Extracted data entries:
-- Begin --

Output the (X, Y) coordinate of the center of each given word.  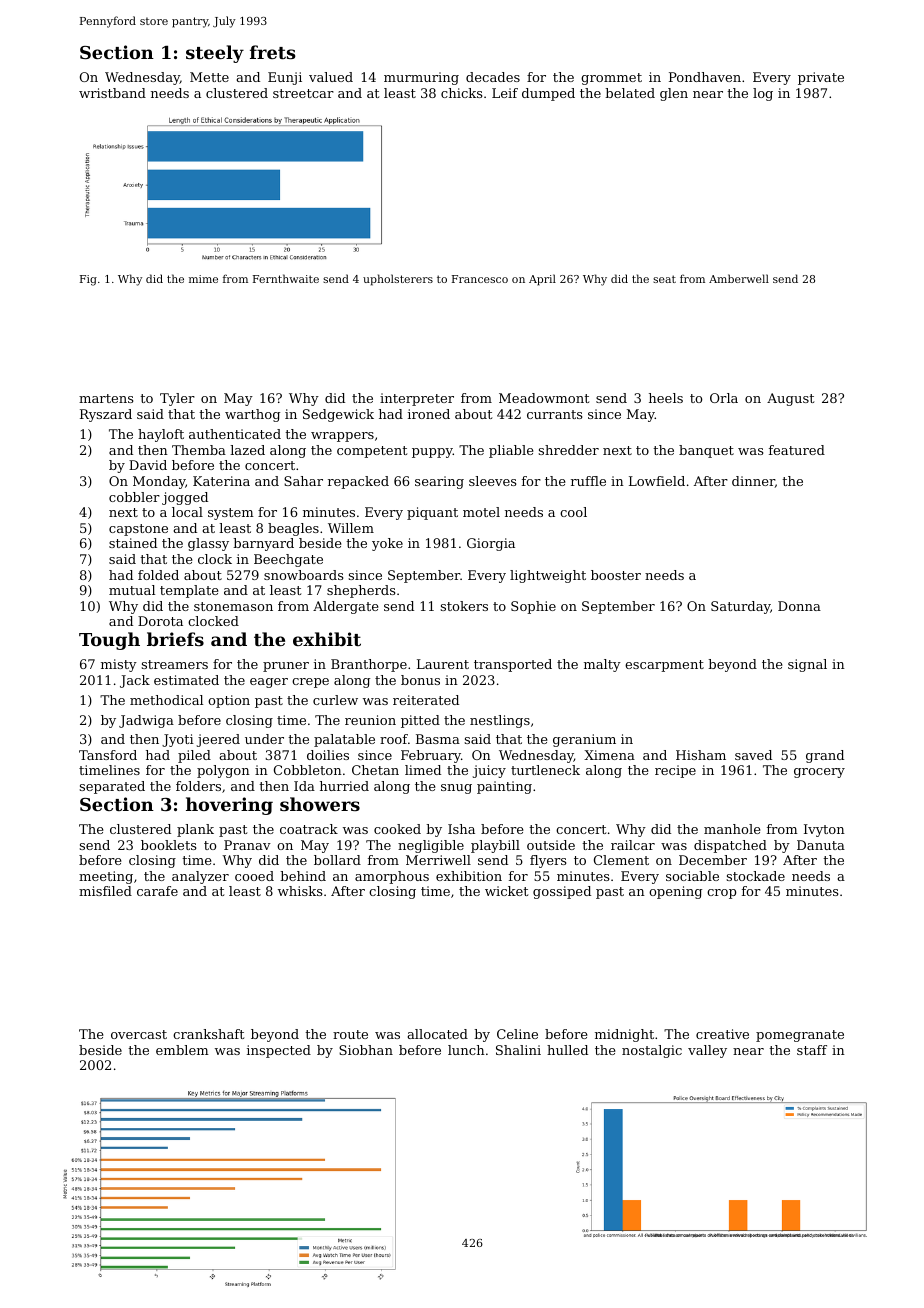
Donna (799, 606)
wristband (112, 93)
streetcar (303, 93)
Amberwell (739, 278)
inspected (279, 1051)
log (763, 94)
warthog (252, 415)
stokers (464, 606)
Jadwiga (146, 721)
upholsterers (398, 280)
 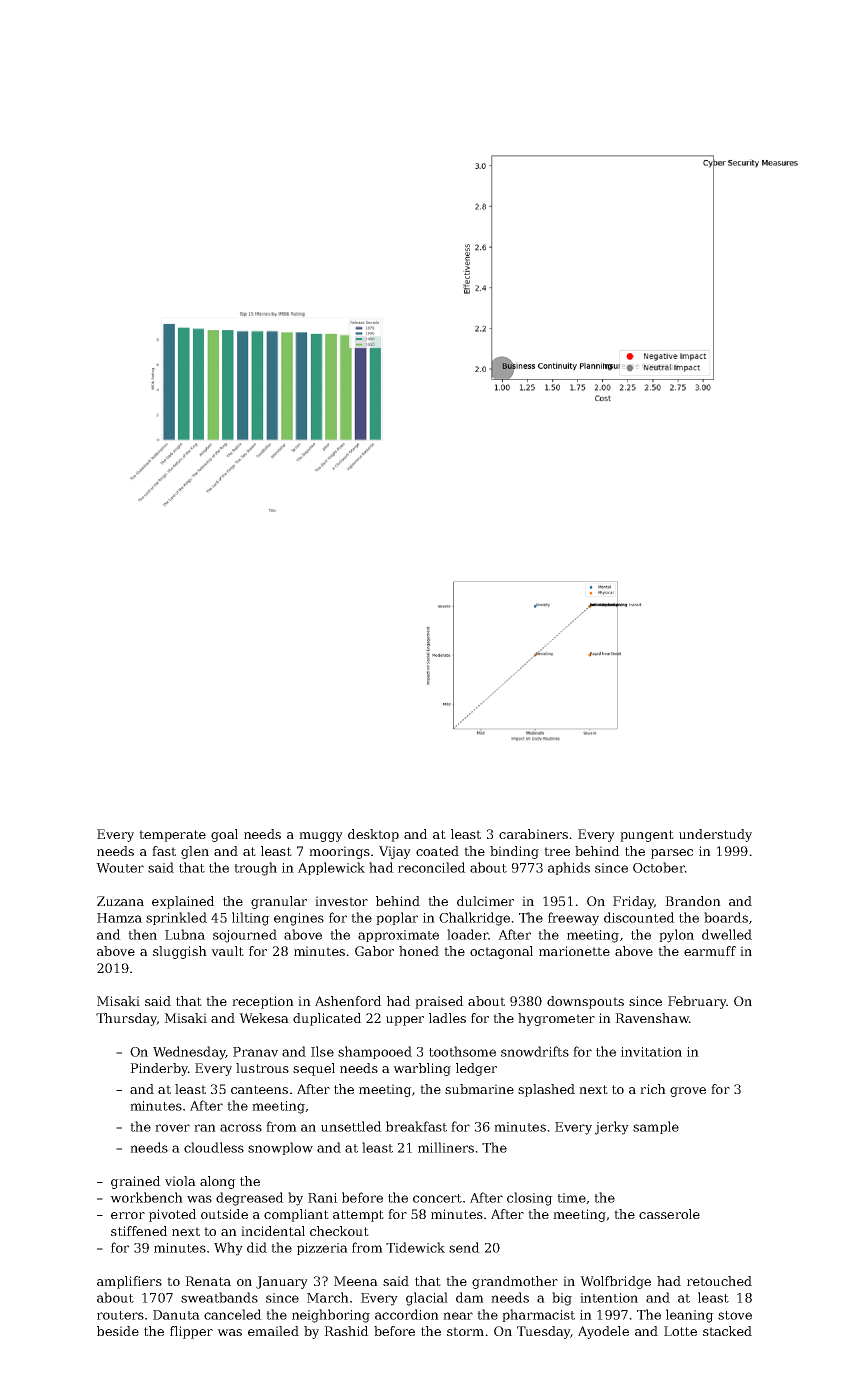 I want to click on shampooed, so click(x=375, y=1052).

-- End --

Work to do: Rewrite all of the records above with "center" swapped for "middle", keeping everything else the same. Omit the pictures.

Solution for this problem:
Output the (X, Y) coordinate of the middle of each given word.  
Donna (799, 606)
wristband (112, 93)
streetcar (303, 93)
Amberwell (739, 278)
inspected (279, 1051)
log (763, 94)
warthog (252, 415)
stokers (464, 606)
Jadwiga (146, 721)
upholsterers (398, 280)
  I want to click on shampooed, so click(x=375, y=1052).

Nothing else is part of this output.